# [Task details]
Below are some records. Print exactly the lines between the one holding "(311, 297) = (502, 452): turquoise" and the one holding "camera: 155 degrees left, 5 degrees down", inclusive, and nothing else.

BEGIN Information provided

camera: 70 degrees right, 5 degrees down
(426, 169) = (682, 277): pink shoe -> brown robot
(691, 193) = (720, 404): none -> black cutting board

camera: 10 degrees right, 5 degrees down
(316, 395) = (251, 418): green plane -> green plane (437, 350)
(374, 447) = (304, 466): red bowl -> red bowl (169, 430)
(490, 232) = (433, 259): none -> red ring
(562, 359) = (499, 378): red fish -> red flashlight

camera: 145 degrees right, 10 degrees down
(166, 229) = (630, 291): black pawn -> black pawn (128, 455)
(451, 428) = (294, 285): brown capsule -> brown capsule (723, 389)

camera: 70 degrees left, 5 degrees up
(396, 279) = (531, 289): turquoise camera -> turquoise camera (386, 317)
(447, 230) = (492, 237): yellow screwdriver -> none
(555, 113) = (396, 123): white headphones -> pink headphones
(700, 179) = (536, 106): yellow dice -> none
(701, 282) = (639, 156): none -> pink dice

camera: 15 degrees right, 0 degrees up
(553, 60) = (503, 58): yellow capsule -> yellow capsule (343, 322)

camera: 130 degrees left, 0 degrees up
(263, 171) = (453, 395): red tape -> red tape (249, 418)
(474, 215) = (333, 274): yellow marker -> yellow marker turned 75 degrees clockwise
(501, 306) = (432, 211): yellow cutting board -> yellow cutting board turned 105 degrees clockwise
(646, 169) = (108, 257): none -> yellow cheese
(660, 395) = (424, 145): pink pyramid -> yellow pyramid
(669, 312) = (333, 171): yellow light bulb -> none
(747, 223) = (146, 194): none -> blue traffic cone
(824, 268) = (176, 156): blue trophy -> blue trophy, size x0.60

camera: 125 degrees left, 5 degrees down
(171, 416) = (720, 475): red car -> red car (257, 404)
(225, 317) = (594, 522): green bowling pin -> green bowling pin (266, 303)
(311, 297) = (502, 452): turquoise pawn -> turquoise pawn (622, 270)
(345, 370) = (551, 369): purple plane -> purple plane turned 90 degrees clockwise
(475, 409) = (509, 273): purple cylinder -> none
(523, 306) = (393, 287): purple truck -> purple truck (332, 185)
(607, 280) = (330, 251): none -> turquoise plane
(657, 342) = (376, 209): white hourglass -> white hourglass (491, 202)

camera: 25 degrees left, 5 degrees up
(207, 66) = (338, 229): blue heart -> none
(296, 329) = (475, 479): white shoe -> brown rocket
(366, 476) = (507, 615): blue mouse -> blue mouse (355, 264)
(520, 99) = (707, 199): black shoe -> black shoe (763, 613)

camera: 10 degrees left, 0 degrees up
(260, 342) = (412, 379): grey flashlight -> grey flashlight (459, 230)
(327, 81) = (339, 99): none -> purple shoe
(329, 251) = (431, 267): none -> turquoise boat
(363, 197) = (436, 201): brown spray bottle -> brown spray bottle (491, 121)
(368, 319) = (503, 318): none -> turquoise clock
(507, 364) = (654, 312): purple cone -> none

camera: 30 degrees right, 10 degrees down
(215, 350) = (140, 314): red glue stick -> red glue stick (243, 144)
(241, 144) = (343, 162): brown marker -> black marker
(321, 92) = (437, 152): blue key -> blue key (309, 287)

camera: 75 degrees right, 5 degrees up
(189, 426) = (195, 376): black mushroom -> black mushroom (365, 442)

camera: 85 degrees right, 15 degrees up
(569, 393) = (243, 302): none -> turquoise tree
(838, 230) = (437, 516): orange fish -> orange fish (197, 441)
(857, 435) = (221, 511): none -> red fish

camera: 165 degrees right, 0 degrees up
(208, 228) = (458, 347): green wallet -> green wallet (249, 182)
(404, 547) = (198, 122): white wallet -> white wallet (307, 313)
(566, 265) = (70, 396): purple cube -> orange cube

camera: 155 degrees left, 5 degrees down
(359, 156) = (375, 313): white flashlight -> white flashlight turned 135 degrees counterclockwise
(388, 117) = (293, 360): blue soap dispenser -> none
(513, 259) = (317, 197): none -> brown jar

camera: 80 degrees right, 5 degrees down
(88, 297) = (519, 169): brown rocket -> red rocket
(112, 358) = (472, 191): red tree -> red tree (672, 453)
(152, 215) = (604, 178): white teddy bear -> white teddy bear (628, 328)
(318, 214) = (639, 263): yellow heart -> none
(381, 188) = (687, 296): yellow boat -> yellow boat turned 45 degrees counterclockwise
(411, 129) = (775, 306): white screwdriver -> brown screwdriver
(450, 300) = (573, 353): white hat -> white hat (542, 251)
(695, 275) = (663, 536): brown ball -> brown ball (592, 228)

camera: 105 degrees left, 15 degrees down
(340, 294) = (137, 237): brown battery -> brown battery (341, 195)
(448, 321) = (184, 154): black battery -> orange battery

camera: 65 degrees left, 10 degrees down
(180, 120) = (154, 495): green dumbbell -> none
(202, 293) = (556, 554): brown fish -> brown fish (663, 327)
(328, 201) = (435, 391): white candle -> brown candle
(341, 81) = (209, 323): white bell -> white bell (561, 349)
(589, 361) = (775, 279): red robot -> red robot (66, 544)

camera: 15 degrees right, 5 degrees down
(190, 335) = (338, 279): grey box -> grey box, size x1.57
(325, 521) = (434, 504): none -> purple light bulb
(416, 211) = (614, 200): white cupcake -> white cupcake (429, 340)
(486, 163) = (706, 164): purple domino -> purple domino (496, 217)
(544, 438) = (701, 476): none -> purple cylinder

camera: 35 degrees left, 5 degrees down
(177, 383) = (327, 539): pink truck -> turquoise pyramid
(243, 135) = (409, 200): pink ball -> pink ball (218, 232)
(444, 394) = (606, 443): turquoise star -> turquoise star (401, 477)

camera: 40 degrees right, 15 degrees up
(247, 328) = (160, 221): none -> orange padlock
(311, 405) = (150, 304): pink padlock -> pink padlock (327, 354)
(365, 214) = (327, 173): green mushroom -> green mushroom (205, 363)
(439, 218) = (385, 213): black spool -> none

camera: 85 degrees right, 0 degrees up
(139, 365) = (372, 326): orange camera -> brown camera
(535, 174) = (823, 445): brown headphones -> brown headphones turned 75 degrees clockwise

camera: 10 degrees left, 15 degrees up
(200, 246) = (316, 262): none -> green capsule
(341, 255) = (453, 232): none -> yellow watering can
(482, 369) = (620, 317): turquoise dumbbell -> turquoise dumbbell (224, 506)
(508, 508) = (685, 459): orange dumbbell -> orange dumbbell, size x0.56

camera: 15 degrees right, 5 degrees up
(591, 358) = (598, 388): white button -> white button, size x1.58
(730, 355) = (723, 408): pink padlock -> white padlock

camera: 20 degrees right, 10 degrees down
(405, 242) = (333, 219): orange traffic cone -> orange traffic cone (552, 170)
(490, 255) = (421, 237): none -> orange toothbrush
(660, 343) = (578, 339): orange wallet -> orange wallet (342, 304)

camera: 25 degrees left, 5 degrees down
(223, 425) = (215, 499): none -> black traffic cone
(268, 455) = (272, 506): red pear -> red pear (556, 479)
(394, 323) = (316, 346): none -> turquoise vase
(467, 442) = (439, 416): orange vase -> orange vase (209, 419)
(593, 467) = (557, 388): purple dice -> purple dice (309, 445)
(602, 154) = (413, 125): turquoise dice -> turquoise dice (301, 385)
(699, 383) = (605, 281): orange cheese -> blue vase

END Information provided

# [Task output]
(311, 297) = (502, 452): turquoise pawn -> turquoise pawn (622, 270)
(345, 370) = (551, 369): purple plane -> purple plane turned 90 degrees clockwise
(475, 409) = (509, 273): purple cylinder -> none
(523, 306) = (393, 287): purple truck -> purple truck (332, 185)
(607, 280) = (330, 251): none -> turquoise plane
(657, 342) = (376, 209): white hourglass -> white hourglass (491, 202)

camera: 25 degrees left, 5 degrees up
(207, 66) = (338, 229): blue heart -> none
(296, 329) = (475, 479): white shoe -> brown rocket
(366, 476) = (507, 615): blue mouse -> blue mouse (355, 264)
(520, 99) = (707, 199): black shoe -> black shoe (763, 613)

camera: 10 degrees left, 0 degrees up
(260, 342) = (412, 379): grey flashlight -> grey flashlight (459, 230)
(327, 81) = (339, 99): none -> purple shoe
(329, 251) = (431, 267): none -> turquoise boat
(363, 197) = (436, 201): brown spray bottle -> brown spray bottle (491, 121)
(368, 319) = (503, 318): none -> turquoise clock
(507, 364) = (654, 312): purple cone -> none

camera: 30 degrees right, 10 degrees down
(215, 350) = (140, 314): red glue stick -> red glue stick (243, 144)
(241, 144) = (343, 162): brown marker -> black marker
(321, 92) = (437, 152): blue key -> blue key (309, 287)

camera: 75 degrees right, 5 degrees up
(189, 426) = (195, 376): black mushroom -> black mushroom (365, 442)

camera: 85 degrees right, 15 degrees up
(569, 393) = (243, 302): none -> turquoise tree
(838, 230) = (437, 516): orange fish -> orange fish (197, 441)
(857, 435) = (221, 511): none -> red fish

camera: 165 degrees right, 0 degrees up
(208, 228) = (458, 347): green wallet -> green wallet (249, 182)
(404, 547) = (198, 122): white wallet -> white wallet (307, 313)
(566, 265) = (70, 396): purple cube -> orange cube

camera: 155 degrees left, 5 degrees down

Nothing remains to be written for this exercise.